■ **Task requirements**
From the records below, please return each line that holds the word "purple".

■ **Scene change data**
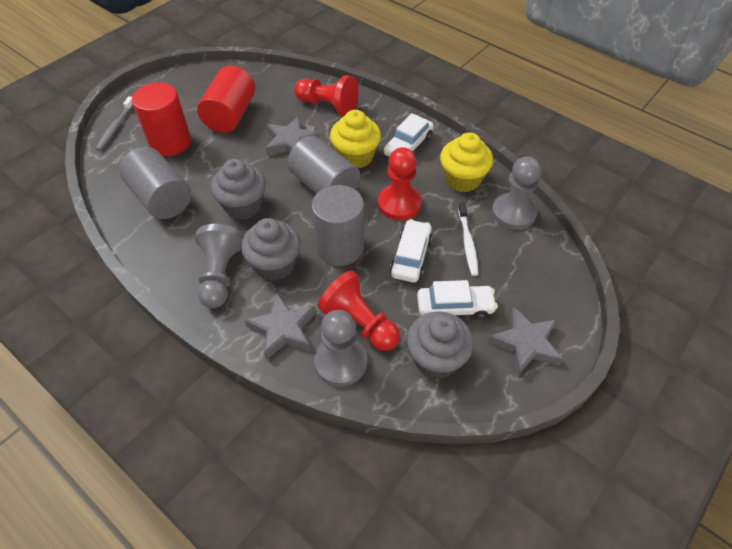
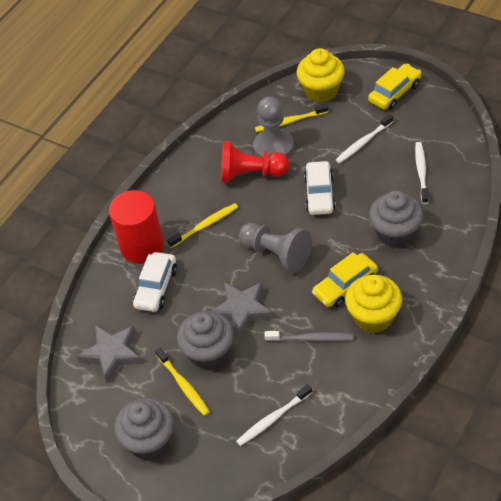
grey cylinder: 3 -> 0
grey pawn: 3 -> 2
grey star: 3 -> 2
red cylinder: 2 -> 1
red pawn: 3 -> 1
white car: 3 -> 2
white toothbrush: 1 -> 3
yellow car: 0 -> 2
yellow toothbrush: 0 -> 3

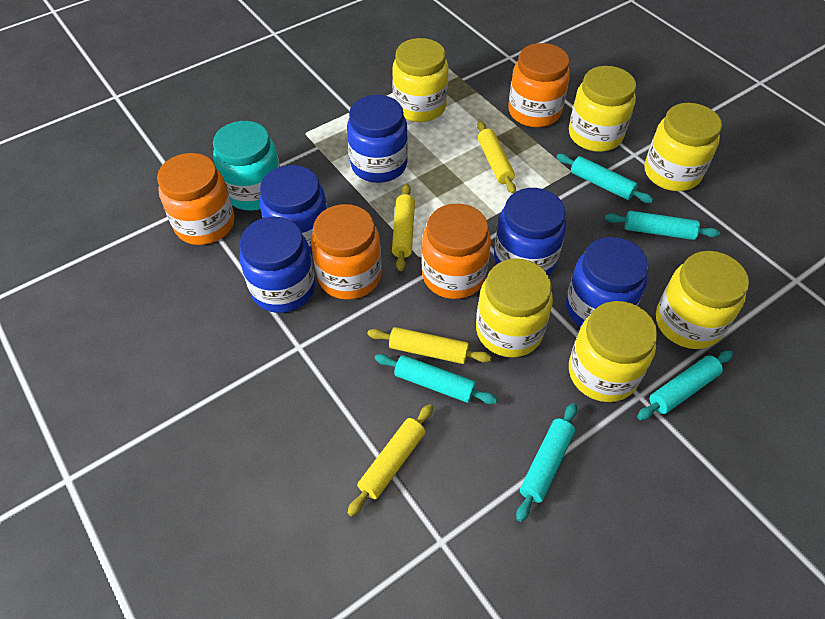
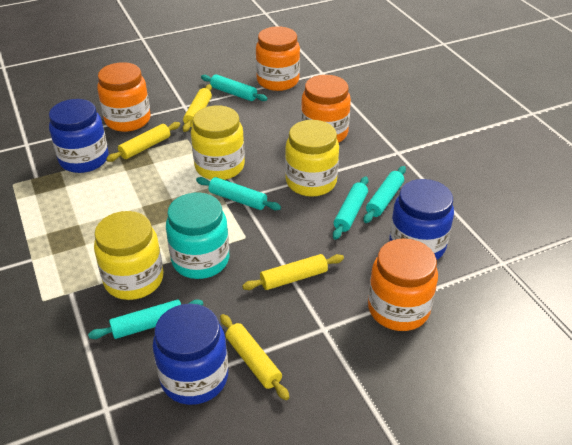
blue jar: 5 -> 3
yellow jar: 6 -> 3

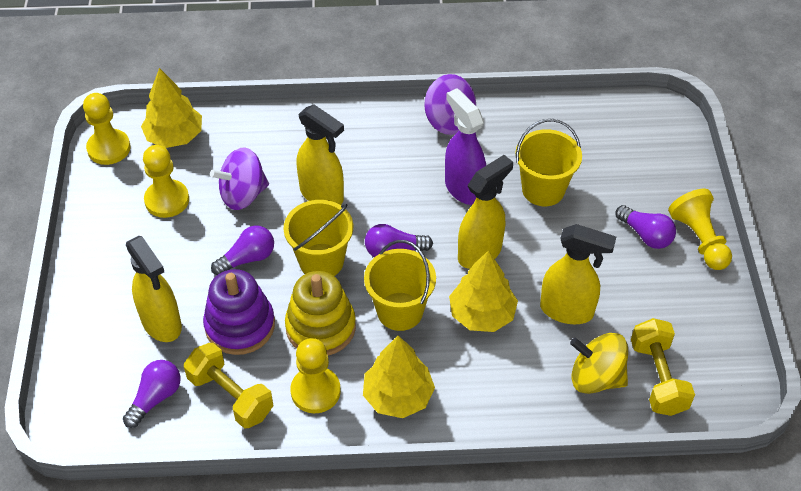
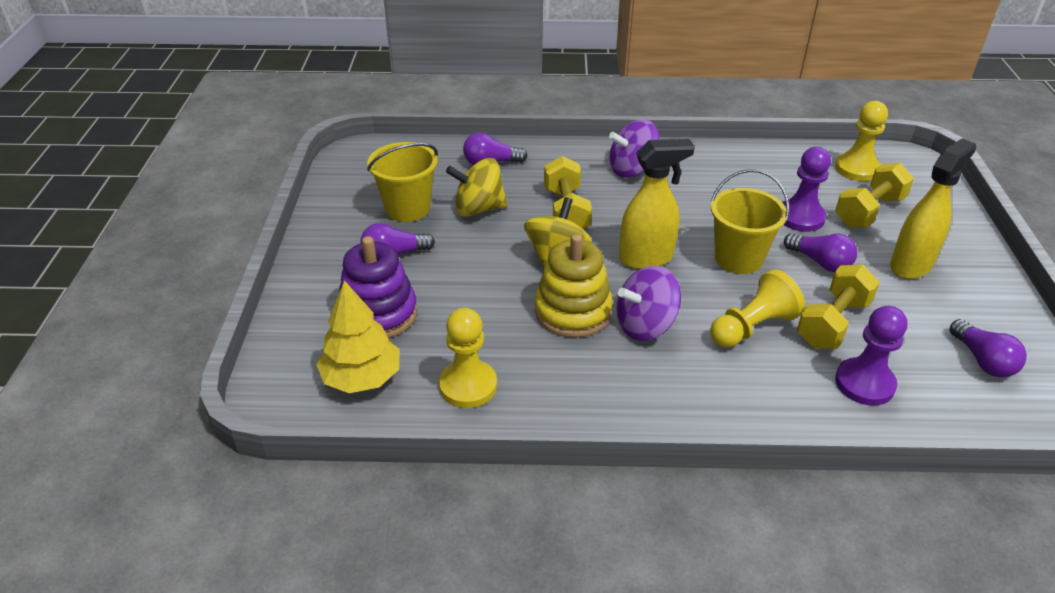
purple pawn: 0 -> 2
purple spray bottle: 1 -> 0
yellow bucket: 3 -> 2
yellow dumbbell: 2 -> 3
yellow pawn: 4 -> 3
yellow spinning top: 1 -> 2
yellow spray bottle: 4 -> 2
yellow tree: 3 -> 1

■ **Task answer**
purple pawn: 0 -> 2
purple spray bottle: 1 -> 0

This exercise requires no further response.